Entries on target coordinates:
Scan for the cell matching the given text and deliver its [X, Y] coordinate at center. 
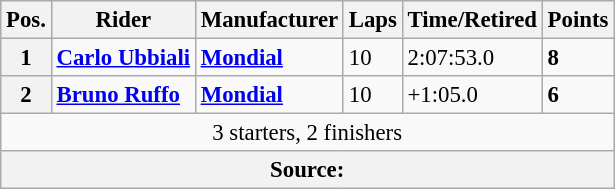
2:07:53.0 [472, 58]
3 starters, 2 finishers [308, 133]
2 [26, 95]
+1:05.0 [472, 95]
8 [578, 58]
1 [26, 58]
Source: [308, 170]
Laps [372, 20]
Carlo Ubbiali [123, 58]
6 [578, 95]
Time/Retired [472, 20]
Pos. [26, 20]
Bruno Ruffo [123, 95]
Rider [123, 20]
Manufacturer [269, 20]
Points [578, 20]
Find where the given text appears and provide that cell's center as (x, y) coordinate. 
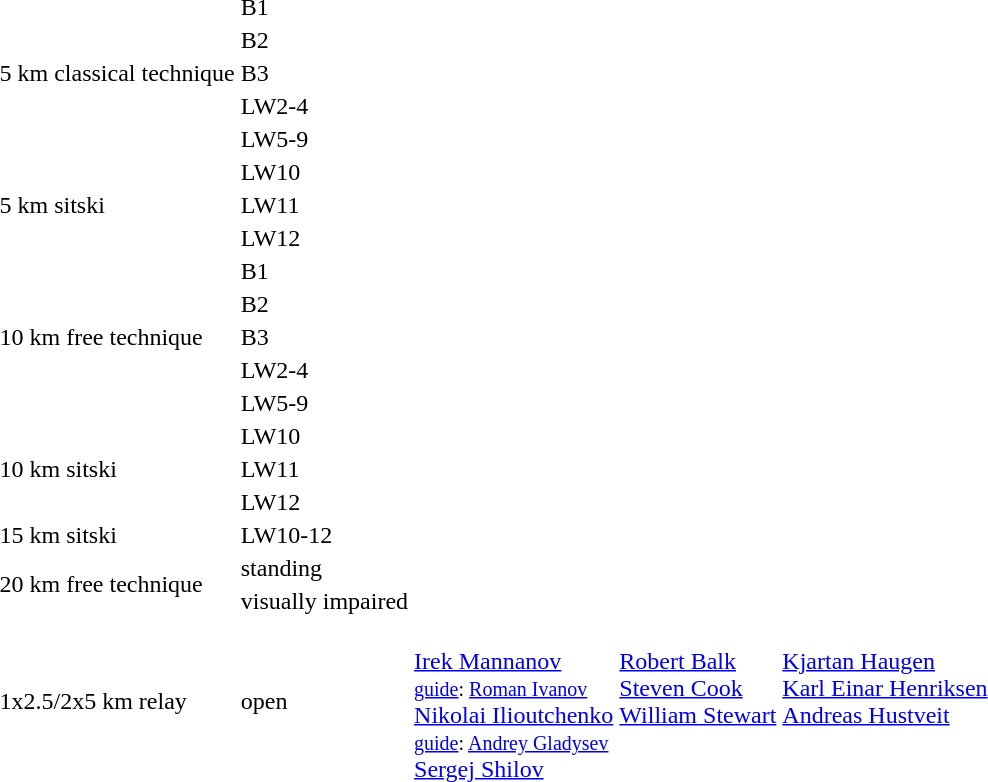
standing (324, 568)
LW10-12 (324, 535)
B1 (324, 271)
visually impaired (324, 601)
From the cell containing the given text, extract its center point as [x, y] coordinate. 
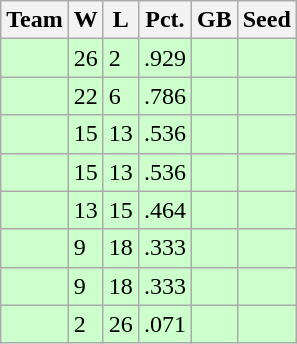
.071 [164, 324]
.464 [164, 210]
W [86, 20]
.786 [164, 96]
GB [214, 20]
L [120, 20]
22 [86, 96]
6 [120, 96]
Team [35, 20]
.929 [164, 58]
Seed [266, 20]
Pct. [164, 20]
Output the [X, Y] coordinate of the center of the cell containing the given text.  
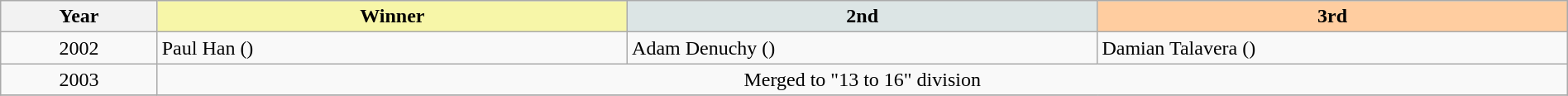
Merged to "13 to 16" division [862, 79]
2003 [79, 79]
3rd [1332, 17]
Damian Talavera () [1332, 48]
Year [79, 17]
Paul Han () [392, 48]
2002 [79, 48]
Winner [392, 17]
Adam Denuchy () [863, 48]
2nd [863, 17]
Locate the cell with the specified text and output its [x, y] center coordinate. 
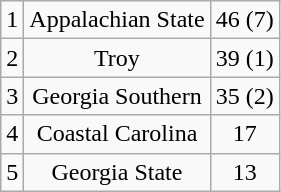
Georgia State [117, 172]
Coastal Carolina [117, 134]
3 [12, 96]
17 [244, 134]
13 [244, 172]
4 [12, 134]
1 [12, 20]
Appalachian State [117, 20]
5 [12, 172]
39 (1) [244, 58]
Georgia Southern [117, 96]
46 (7) [244, 20]
35 (2) [244, 96]
2 [12, 58]
Troy [117, 58]
Search for the cell housing the specified text and yield its (x, y) center coordinate. 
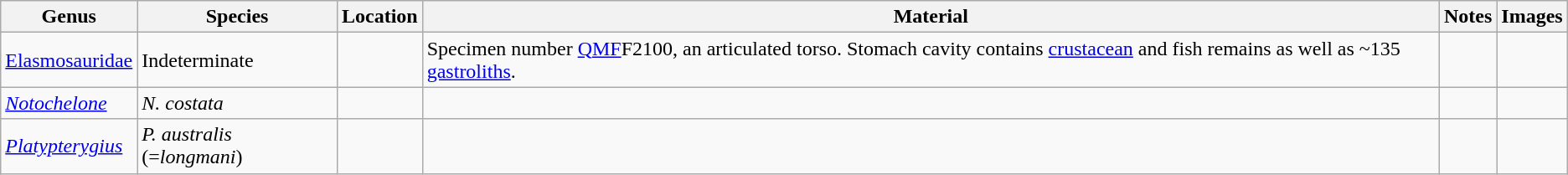
N. costata (238, 103)
Material (931, 17)
P. australis (=longmani) (238, 146)
Images (1532, 17)
Genus (69, 17)
Elasmosauridae (69, 60)
Species (238, 17)
Platypterygius (69, 146)
Notes (1467, 17)
Specimen number QMFF2100, an articulated torso. Stomach cavity contains crustacean and fish remains as well as ~135 gastroliths. (931, 60)
Location (379, 17)
Notochelone (69, 103)
Indeterminate (238, 60)
Scan for the cell matching the given text and deliver its (x, y) coordinate at center. 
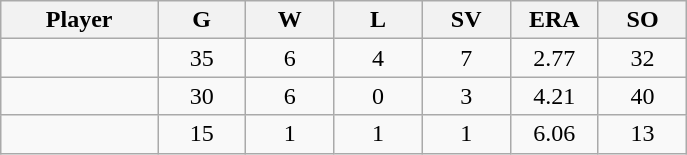
0 (378, 96)
35 (202, 58)
W (290, 20)
6.06 (554, 134)
13 (642, 134)
SO (642, 20)
G (202, 20)
3 (466, 96)
7 (466, 58)
ERA (554, 20)
SV (466, 20)
15 (202, 134)
4 (378, 58)
30 (202, 96)
2.77 (554, 58)
Player (80, 20)
32 (642, 58)
40 (642, 96)
L (378, 20)
4.21 (554, 96)
Output the (x, y) coordinate of the center of the cell containing the given text.  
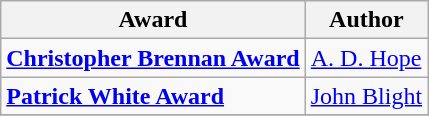
Author (366, 20)
John Blight (366, 96)
Award (153, 20)
Patrick White Award (153, 96)
Christopher Brennan Award (153, 58)
A. D. Hope (366, 58)
Detect which cell encompasses the target text, then output its [X, Y] center coordinate. 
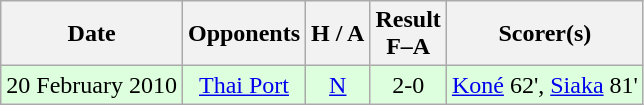
H / A [338, 34]
Date [92, 34]
Thai Port [244, 85]
Koné 62', Siaka 81' [544, 85]
Opponents [244, 34]
ResultF–A [408, 34]
N [338, 85]
20 February 2010 [92, 85]
2-0 [408, 85]
Scorer(s) [544, 34]
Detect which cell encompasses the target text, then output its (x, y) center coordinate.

Written task >> Rewrite the rows as a JSON list of strings, one string per line, starting at the line containing "2:07:53.0 [472, 58]" and ending at the line containing "Locate the cell". Skip blank lines and leave the picture lines out.

Result for this task >>
[
  "2:07:53.0 [472, 58]",
  "3 starters, 2 finishers [308, 133]",
  "2 [26, 95]",
  "+1:05.0 [472, 95]",
  "8 [578, 58]",
  "1 [26, 58]",
  "Source: [308, 170]",
  "Laps [372, 20]",
  "Carlo Ubbiali [123, 58]",
  "6 [578, 95]",
  "Time/Retired [472, 20]",
  "Pos. [26, 20]",
  "Bruno Ruffo [123, 95]",
  "Rider [123, 20]",
  "Manufacturer [269, 20]",
  "Points [578, 20]",
  "Find where the given text appears and provide that cell's center as (x, y) coordinate. ",
  "standing (324, 568)",
  "LW10-12 (324, 535)",
  "B1 (324, 271)",
  "visually impaired (324, 601)",
  "From the cell containing the given text, extract its center point as [x, y] coordinate. ",
  ".071 [164, 324]",
  ".464 [164, 210]",
  "W [86, 20]",
  ".786 [164, 96]",
  "GB [214, 20]",
  "L [120, 20]",
  "22 [86, 96]",
  "6 [120, 96]",
  "Team [35, 20]",
  ".929 [164, 58]",
  "Seed [266, 20]",
  "Pct. [164, 20]",
  "Output the [X, Y] coordinate of the center of the cell containing the given text.  ",
  "Merged to \"13 to 16\" division [862, 79]",
  "2003 [79, 79]",
  "3rd [1332, 17]",
  "Damian Talavera () [1332, 48]",
  "Year [79, 17]",
  "Paul Han () [392, 48]",
  "2002 [79, 48]",
  "Winner [392, 17]",
  "Adam Denuchy () [863, 48]",
  "2nd [863, 17]",
  "Locate the cell with the specified text and output its [x, y] center coordinate. "
]